• What is expected
Pull every line containing "white" out of the listing below.
>>>>
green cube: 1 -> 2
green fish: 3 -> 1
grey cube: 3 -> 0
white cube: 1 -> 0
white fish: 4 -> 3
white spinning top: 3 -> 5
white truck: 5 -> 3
<<<<
• Response to the exercise
white cube: 1 -> 0
white fish: 4 -> 3
white spinning top: 3 -> 5
white truck: 5 -> 3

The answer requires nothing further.